YOUR OBJECTIVE> Make an exact copy of the entries, taking out every picture.
SUPPLIED MATERIAL Start Marker
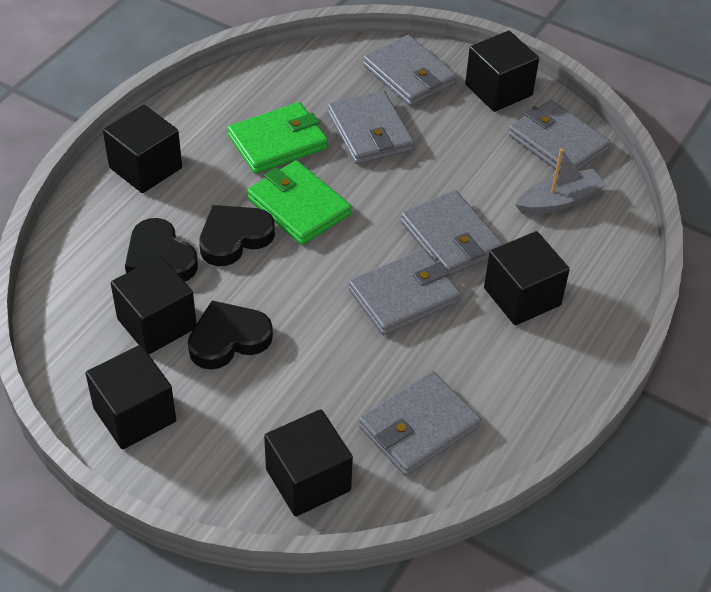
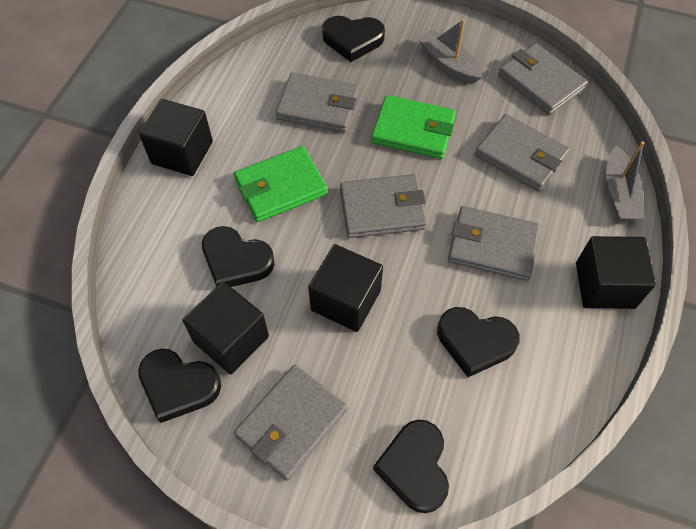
black cube: 6 -> 4
black heart: 3 -> 5
grey boat: 1 -> 2

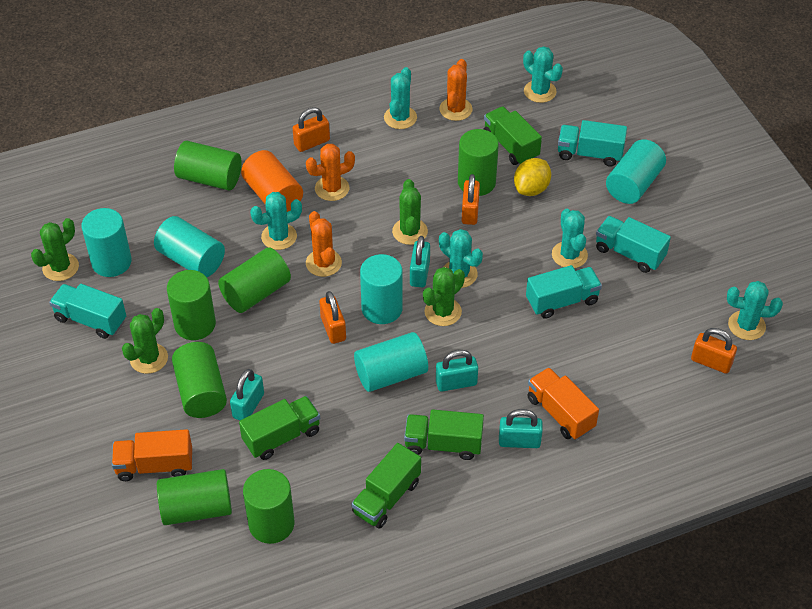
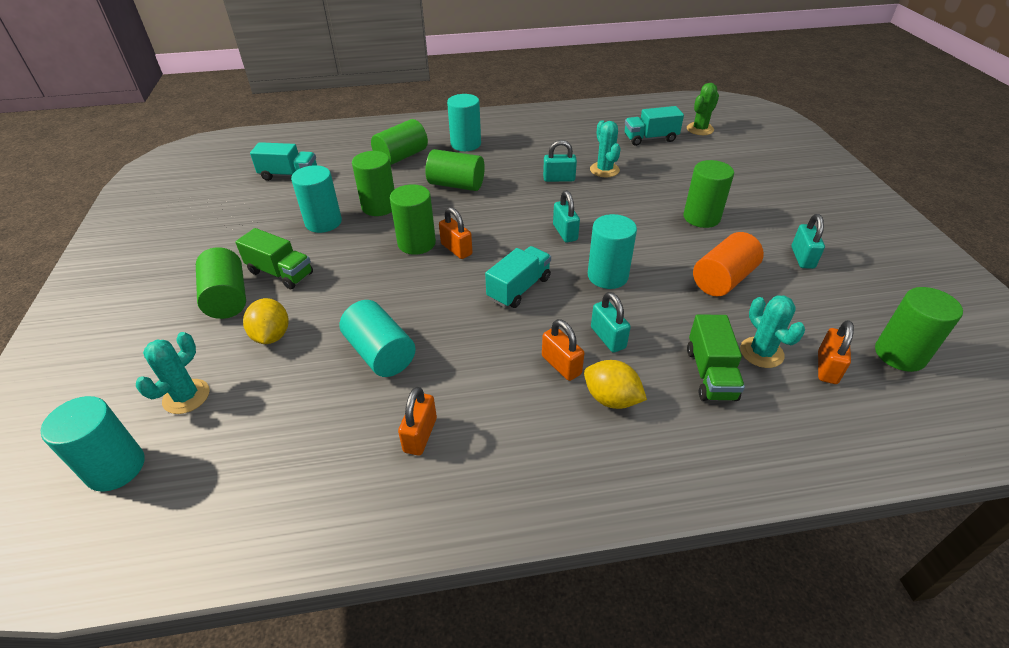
green cactus: 4 -> 1
green truck: 4 -> 2
orange cactus: 3 -> 0
orange truck: 2 -> 0
turquoise cactus: 6 -> 3
turquoise truck: 4 -> 3
yellow lemon: 1 -> 2

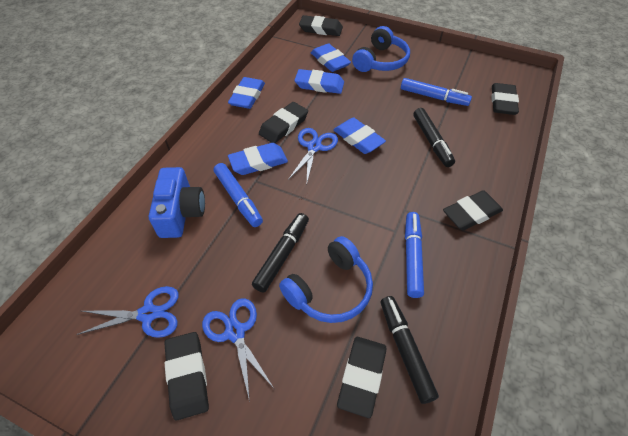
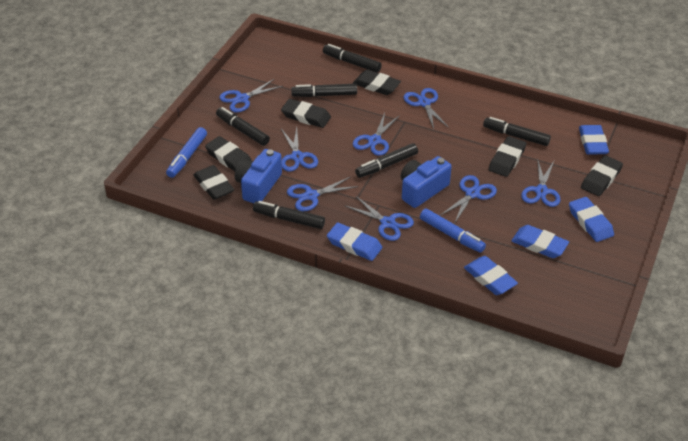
black marker: 3 -> 6
blue camera: 1 -> 2
blue headphones: 2 -> 0
blue marker: 3 -> 2
blue scissors: 3 -> 8

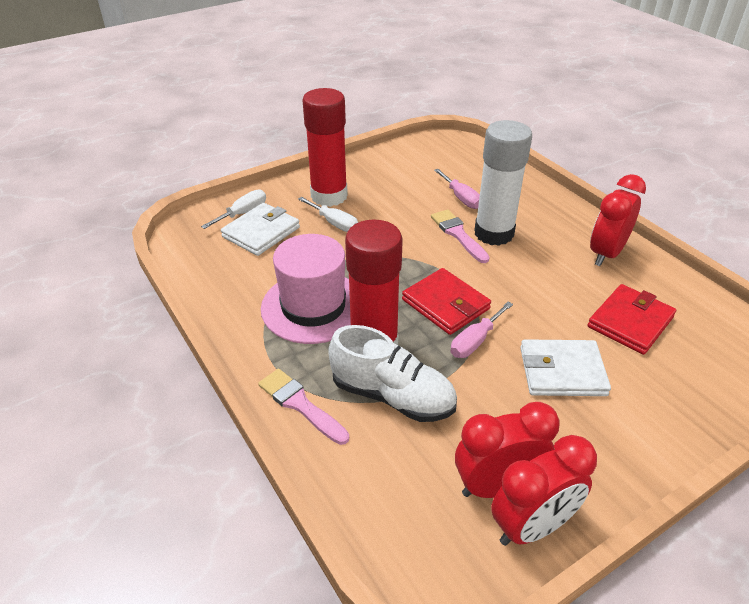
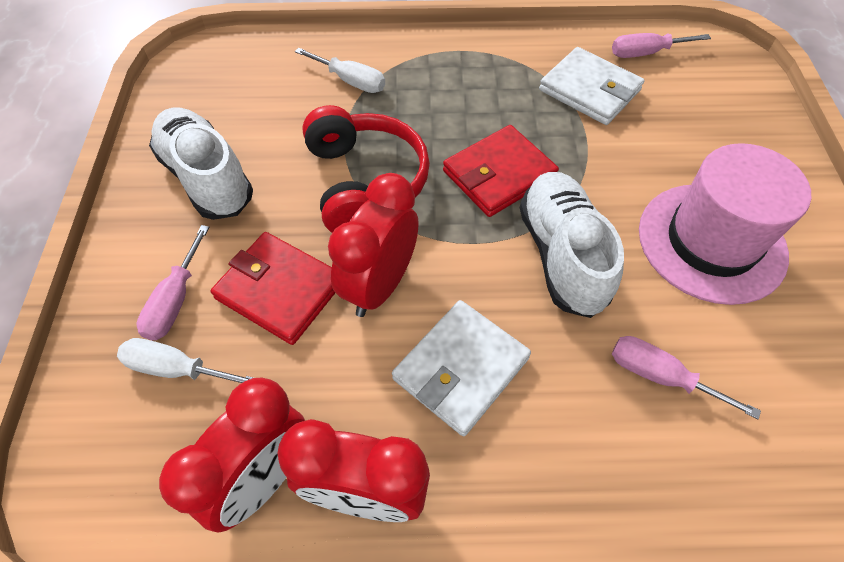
pink brush: 2 -> 0
pink screwdriver: 2 -> 3
red glue stick: 2 -> 0
red headphones: 0 -> 1
white glue stick: 1 -> 0
white shoe: 1 -> 2

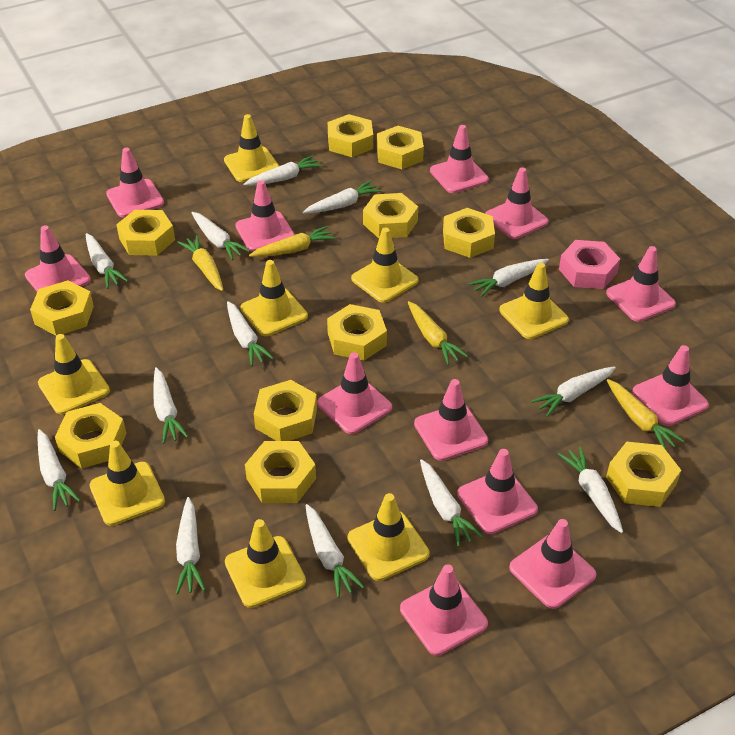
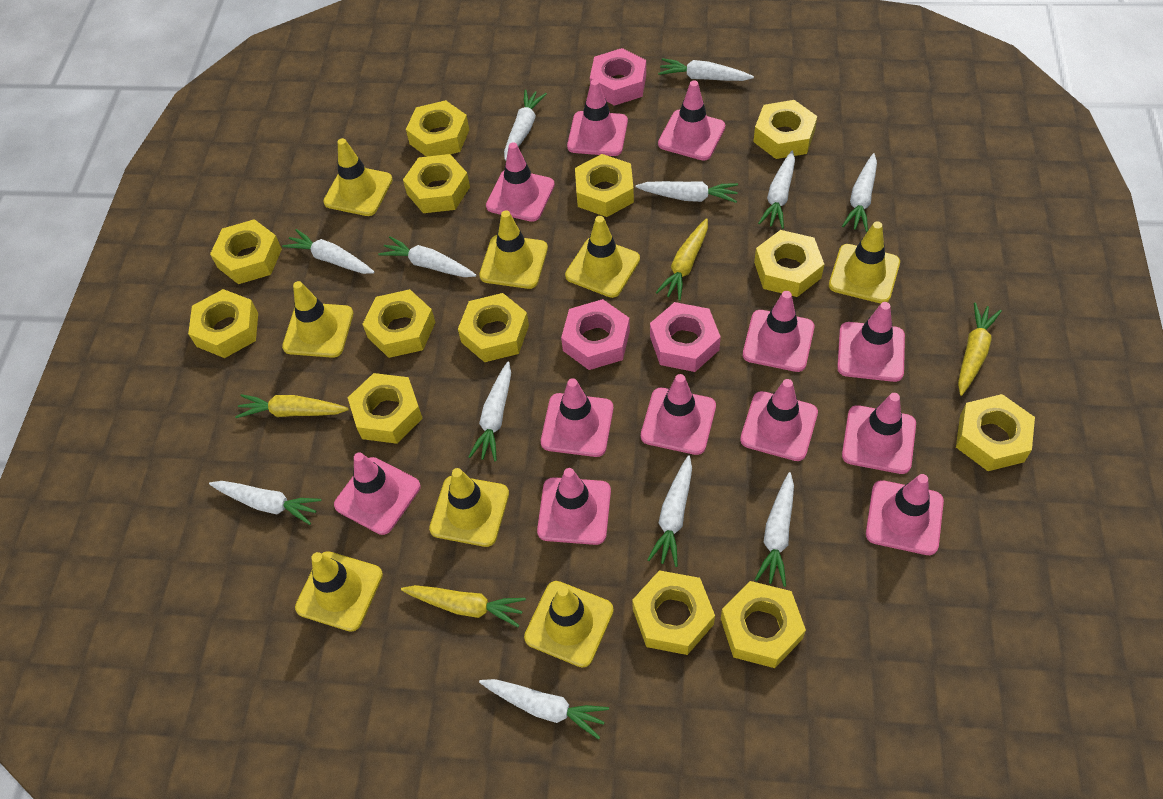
pink nut: 1 -> 3
white carrot: 13 -> 12
yellow nut: 11 -> 13

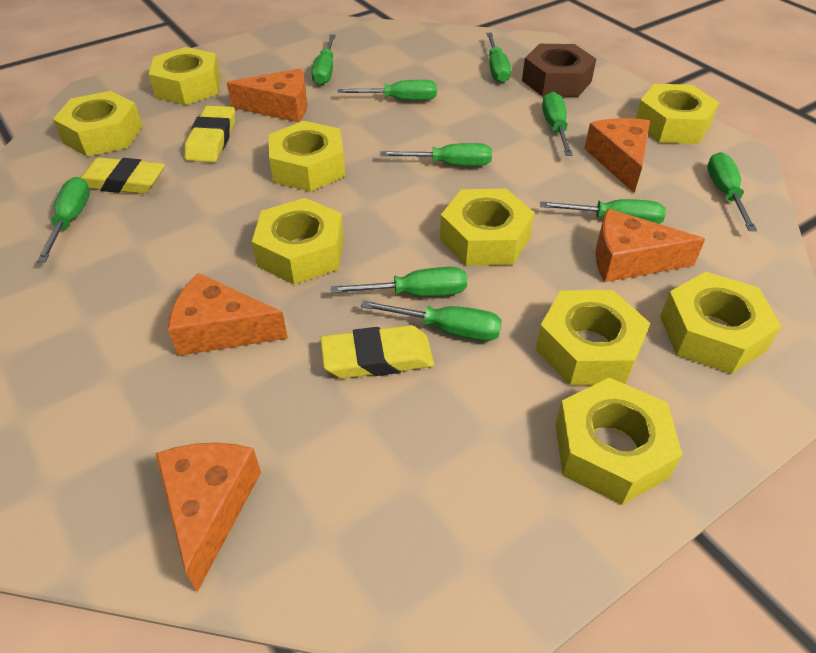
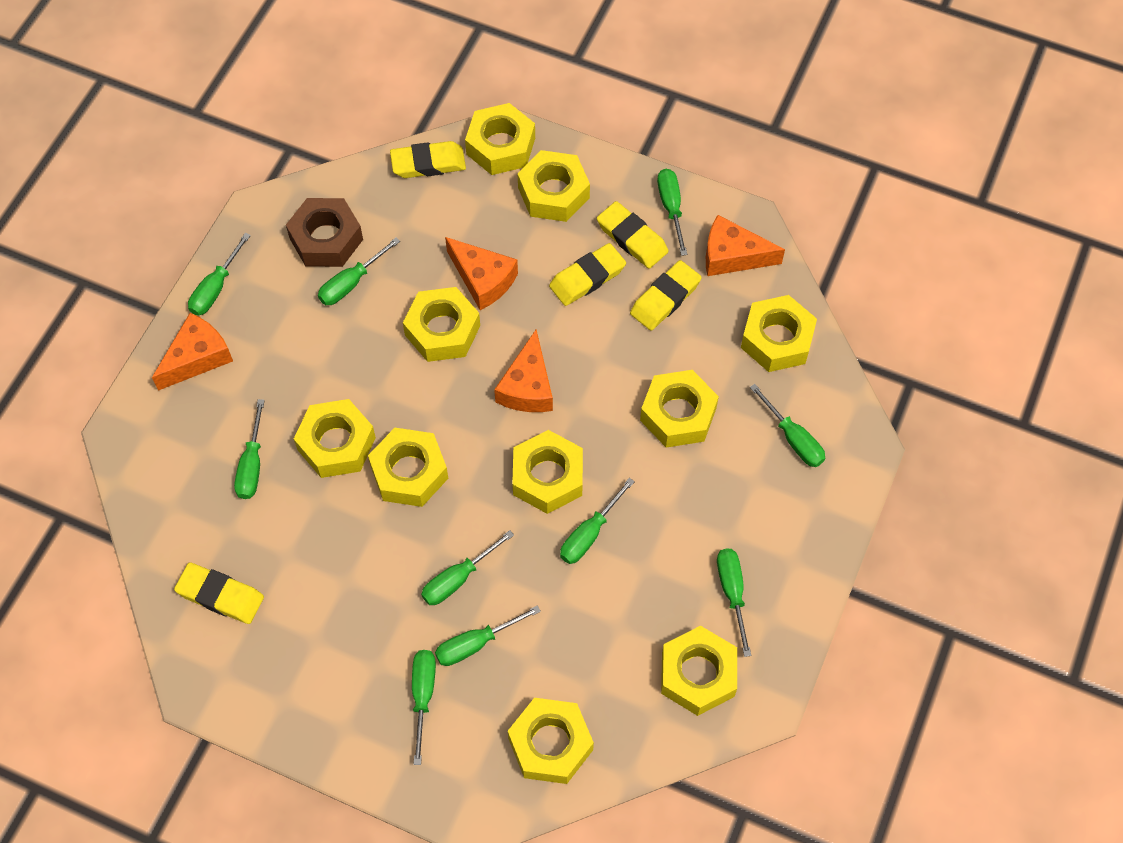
orange cheese: 5 -> 4
yellow eraser: 3 -> 5
yellow nut: 9 -> 10

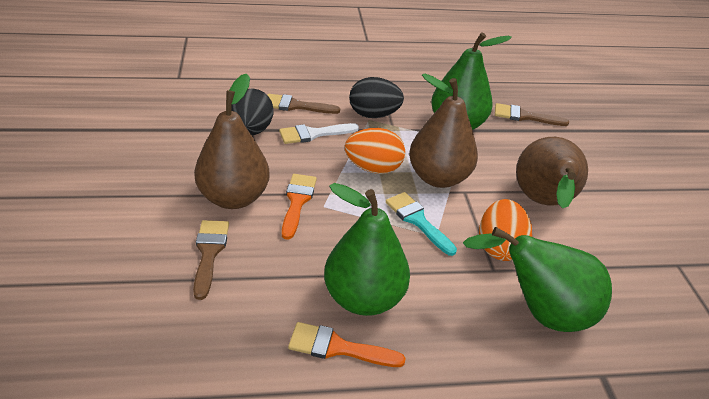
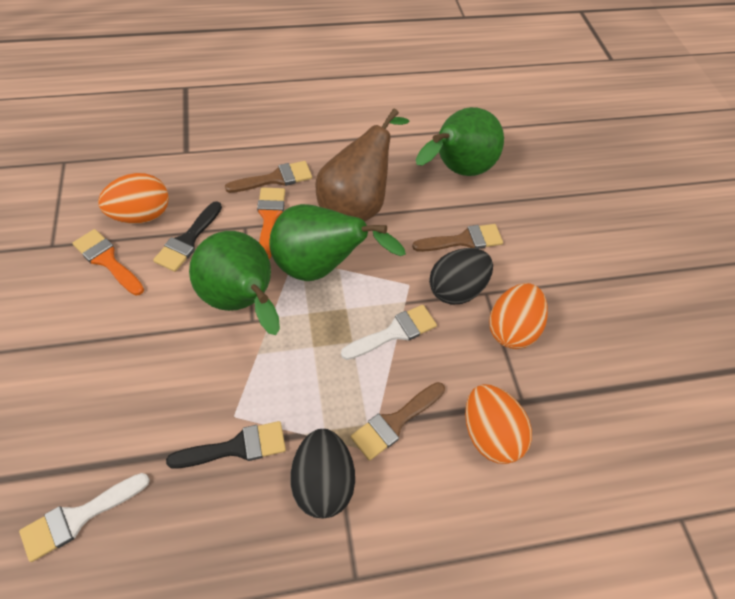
black brush: 0 -> 2
brown pear: 3 -> 1
orange egg: 2 -> 3
turquoise brush: 1 -> 0
white brush: 1 -> 2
SUPPLIED MATERIAL End Marker
YOUR SOLUTION>
black cube: 6 -> 4
black heart: 3 -> 5
grey boat: 1 -> 2

green cactus: 4 -> 1
green truck: 4 -> 2
orange cactus: 3 -> 0
orange truck: 2 -> 0
turquoise cactus: 6 -> 3
turquoise truck: 4 -> 3
yellow lemon: 1 -> 2

black marker: 3 -> 6
blue camera: 1 -> 2
blue headphones: 2 -> 0
blue marker: 3 -> 2
blue scissors: 3 -> 8

pink brush: 2 -> 0
pink screwdriver: 2 -> 3
red glue stick: 2 -> 0
red headphones: 0 -> 1
white glue stick: 1 -> 0
white shoe: 1 -> 2

pink nut: 1 -> 3
white carrot: 13 -> 12
yellow nut: 11 -> 13

orange cheese: 5 -> 4
yellow eraser: 3 -> 5
yellow nut: 9 -> 10

black brush: 0 -> 2
brown pear: 3 -> 1
orange egg: 2 -> 3
turquoise brush: 1 -> 0
white brush: 1 -> 2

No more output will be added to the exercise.